HOW TO COMPLETE THIS TASK » Give back the entries exactly as they read, leaving each image out.

[Spatial reasoning data]
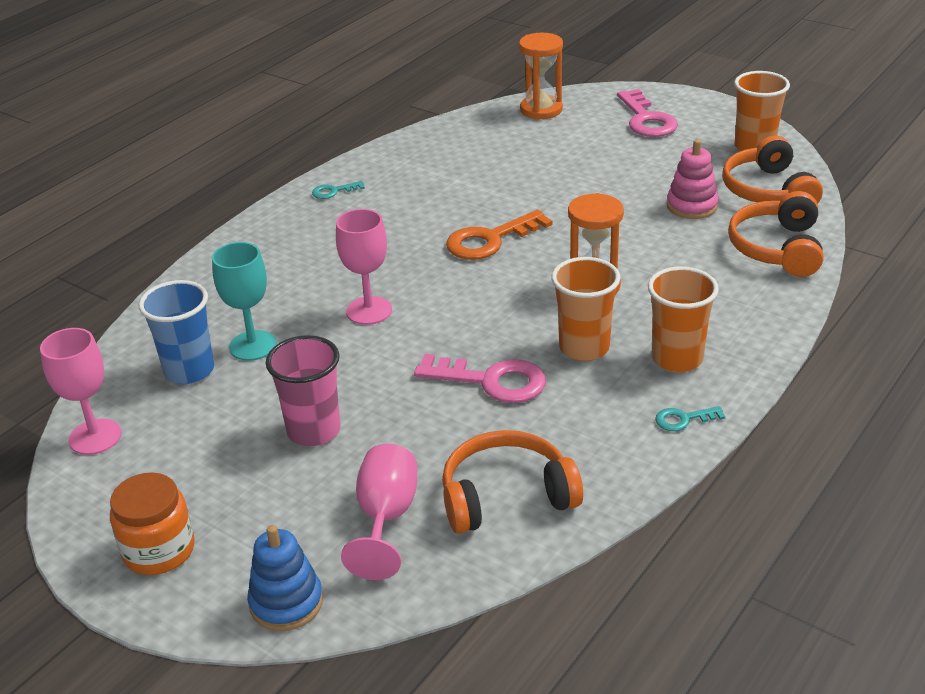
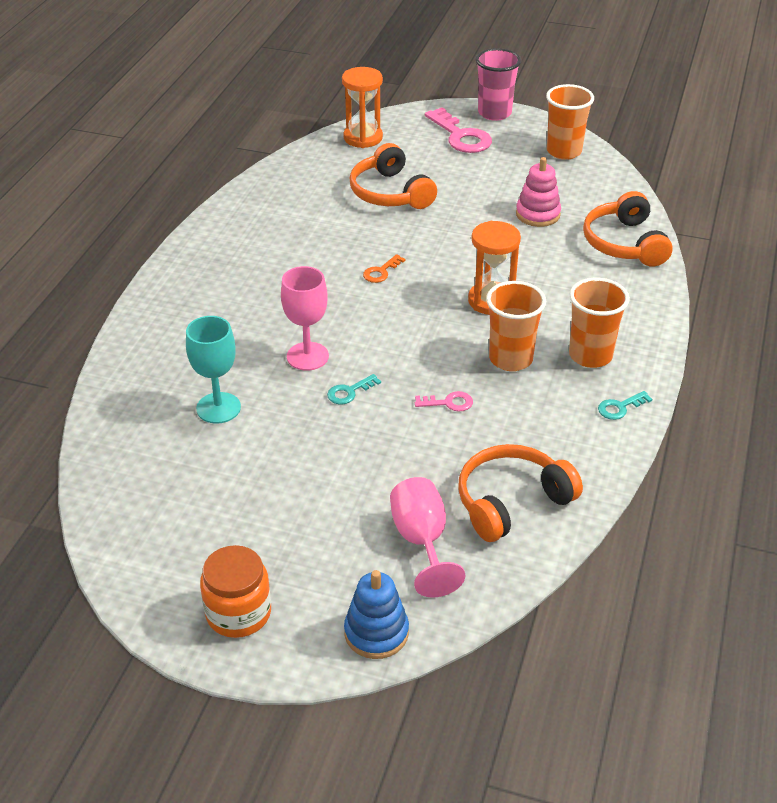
camera: 20 degrees left, 5 degrees up
(95, 437) = (117, 522): pink goblet -> none
(189, 370) = (172, 442): blue cup -> none
(314, 431) = (318, 477): pink cup -> pink cup (494, 113)
(333, 191) = (212, 245): turquoise key -> turquoise key (349, 392)
(490, 240) = (381, 272): orange key -> orange key, size x0.50
(492, 381) = (448, 403): pink key -> pink key, size x0.50
(768, 191) = (593, 191): orange headphones -> orange headphones (390, 193)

ANSWER BOX »
camera: 20 degrees left, 5 degrees up
(95, 437) = (117, 522): pink goblet -> none
(189, 370) = (172, 442): blue cup -> none
(314, 431) = (318, 477): pink cup -> pink cup (494, 113)
(333, 191) = (212, 245): turquoise key -> turquoise key (349, 392)
(490, 240) = (381, 272): orange key -> orange key, size x0.50
(492, 381) = (448, 403): pink key -> pink key, size x0.50
(768, 191) = (593, 191): orange headphones -> orange headphones (390, 193)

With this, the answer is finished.